> WHAT YOU SHOULD DO: In the data below, locate the line containing "none -> brown brick B6 level 1" and the line containing "lime brick E8", then retype both and everything between them exactly. Pictures are not part of the copy.

> SUPPLIED ENTRIES:
◆ ◆ ◆

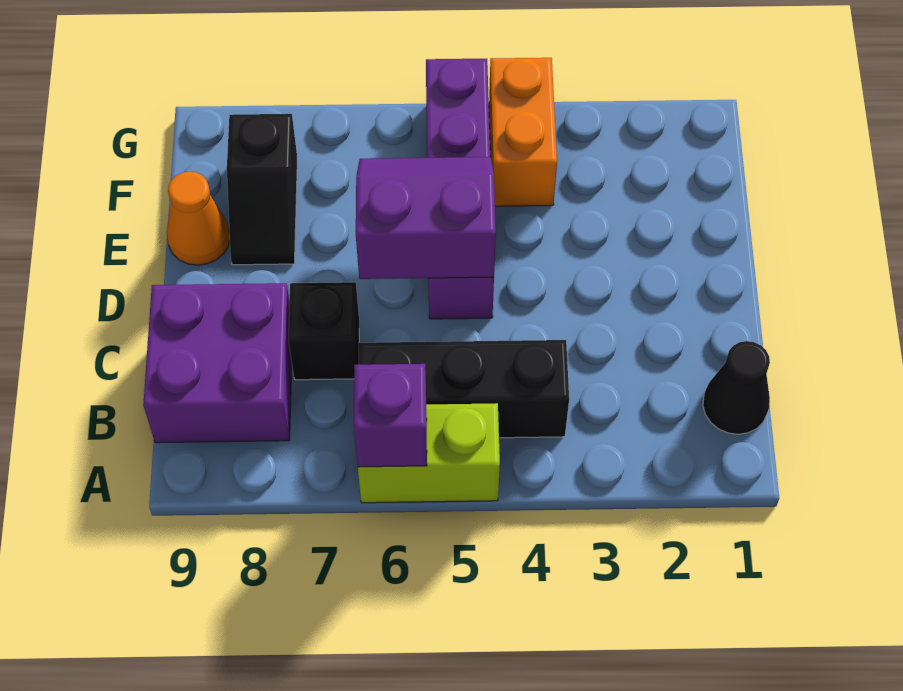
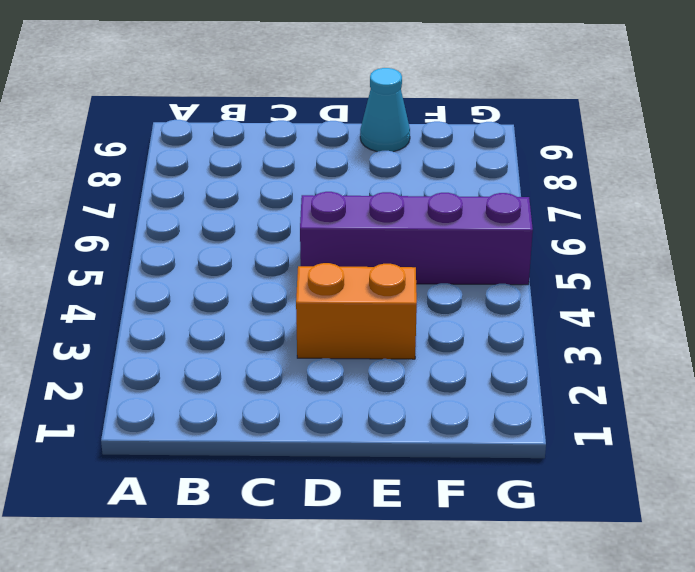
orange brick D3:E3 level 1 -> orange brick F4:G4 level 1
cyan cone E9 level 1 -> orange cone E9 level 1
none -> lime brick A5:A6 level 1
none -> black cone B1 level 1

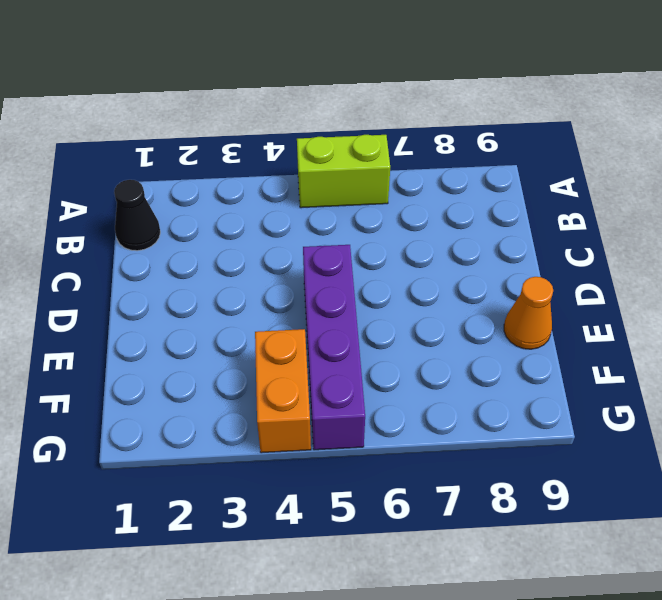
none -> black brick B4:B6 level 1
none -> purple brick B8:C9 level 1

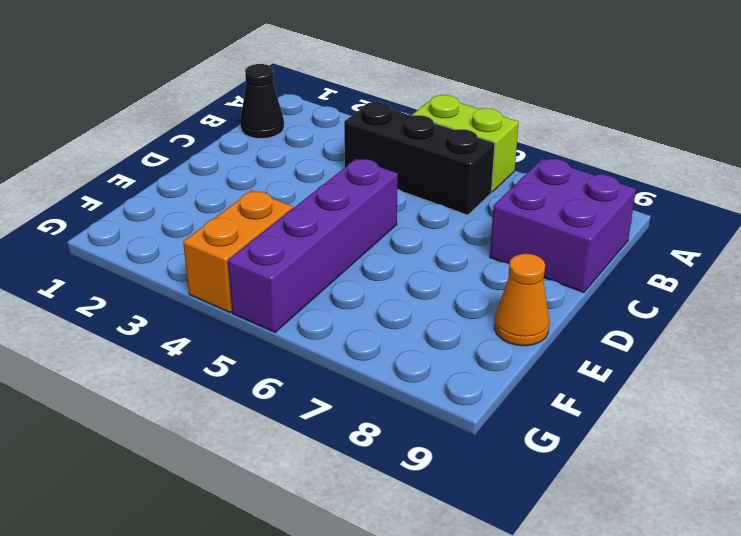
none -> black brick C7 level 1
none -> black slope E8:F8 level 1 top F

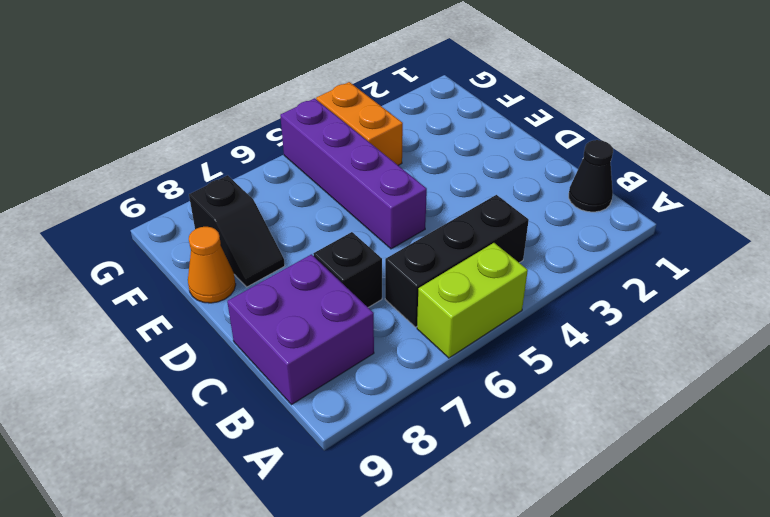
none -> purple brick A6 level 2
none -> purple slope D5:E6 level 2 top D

◆ ◆ ◆

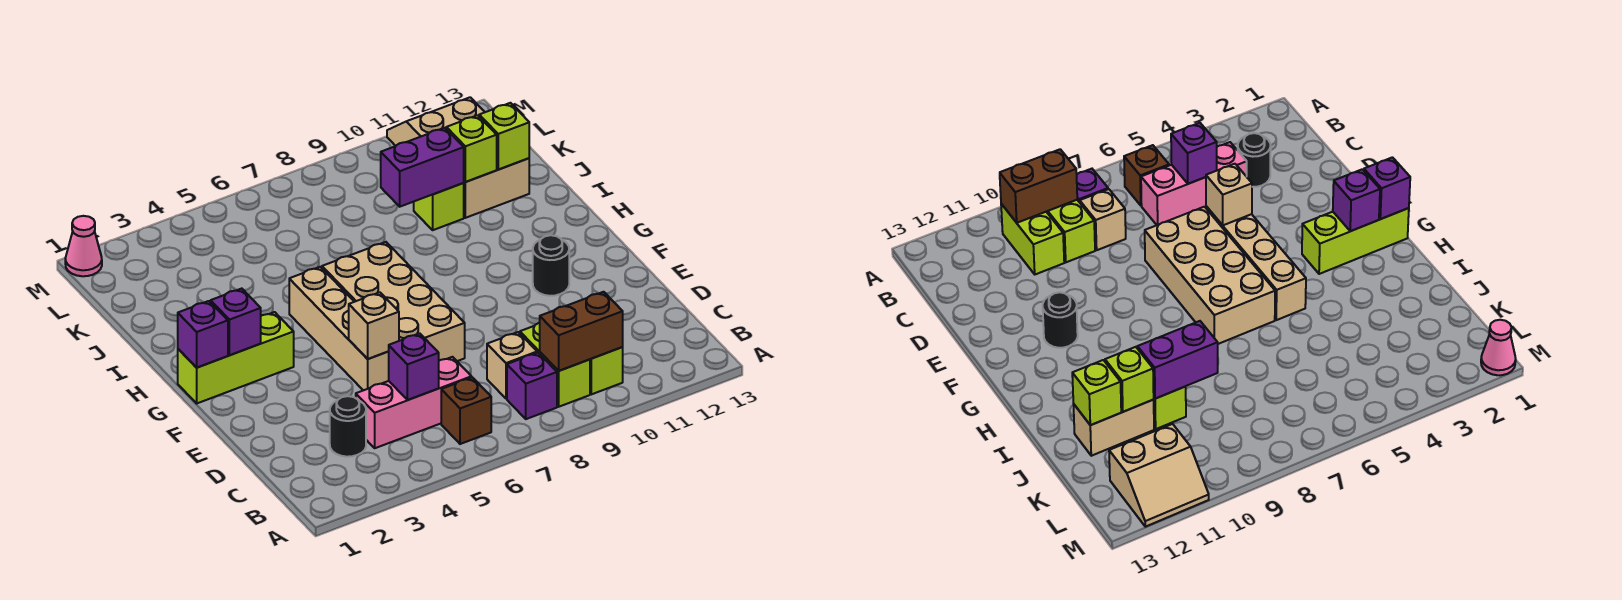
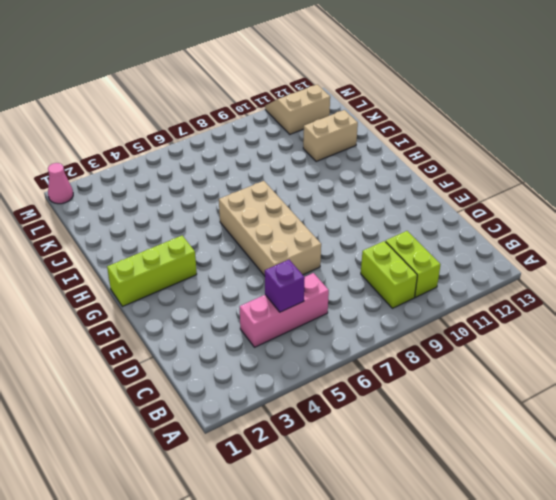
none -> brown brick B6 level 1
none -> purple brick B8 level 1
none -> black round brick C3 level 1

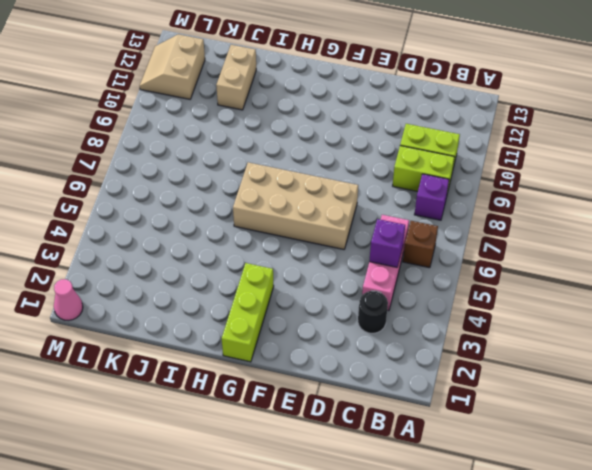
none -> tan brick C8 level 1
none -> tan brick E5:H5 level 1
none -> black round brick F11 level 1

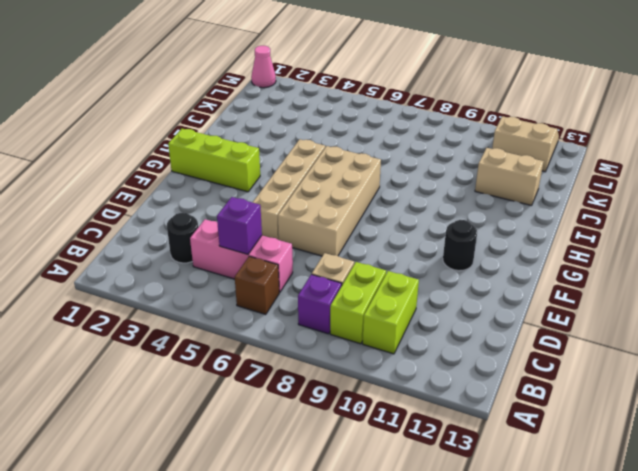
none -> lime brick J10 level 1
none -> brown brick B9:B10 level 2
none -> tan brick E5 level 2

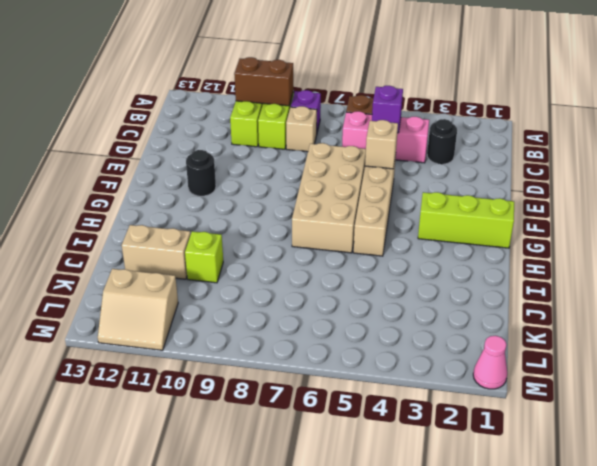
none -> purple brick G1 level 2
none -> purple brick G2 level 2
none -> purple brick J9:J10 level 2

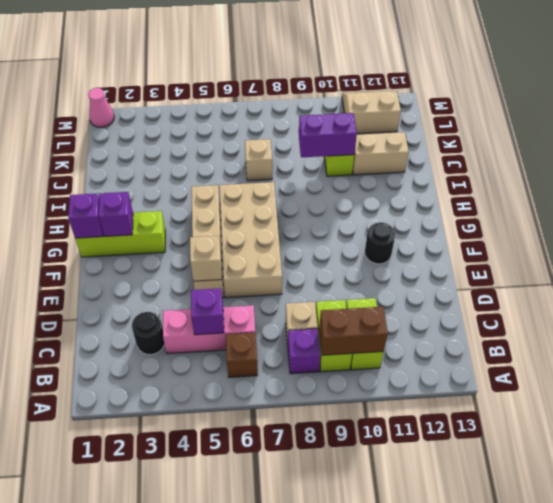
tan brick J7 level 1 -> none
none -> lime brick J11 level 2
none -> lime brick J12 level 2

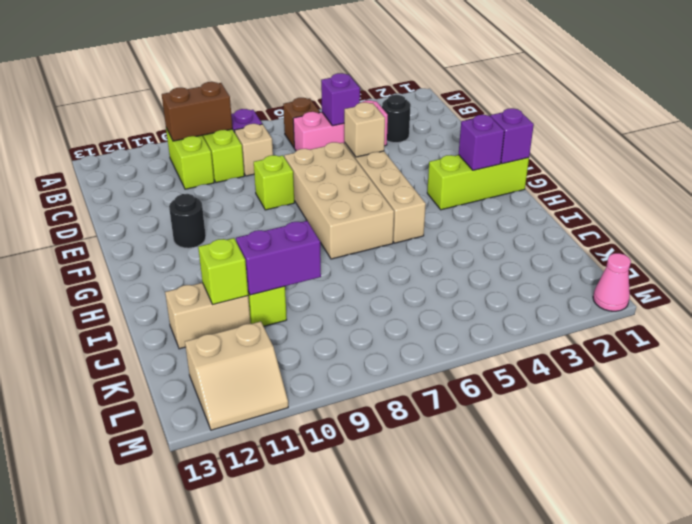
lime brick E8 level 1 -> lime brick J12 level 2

◆ ◆ ◆

> REPLY TO THE TASK:
none -> brown brick B6 level 1
none -> purple brick B8 level 1
none -> black round brick C3 level 1

none -> tan brick C8 level 1
none -> tan brick E5:H5 level 1
none -> black round brick F11 level 1

none -> lime brick J10 level 1
none -> brown brick B9:B10 level 2
none -> tan brick E5 level 2

none -> purple brick G1 level 2
none -> purple brick G2 level 2
none -> purple brick J9:J10 level 2

tan brick J7 level 1 -> none
none -> lime brick J11 level 2
none -> lime brick J12 level 2

lime brick E8 level 1 -> lime brick J12 level 2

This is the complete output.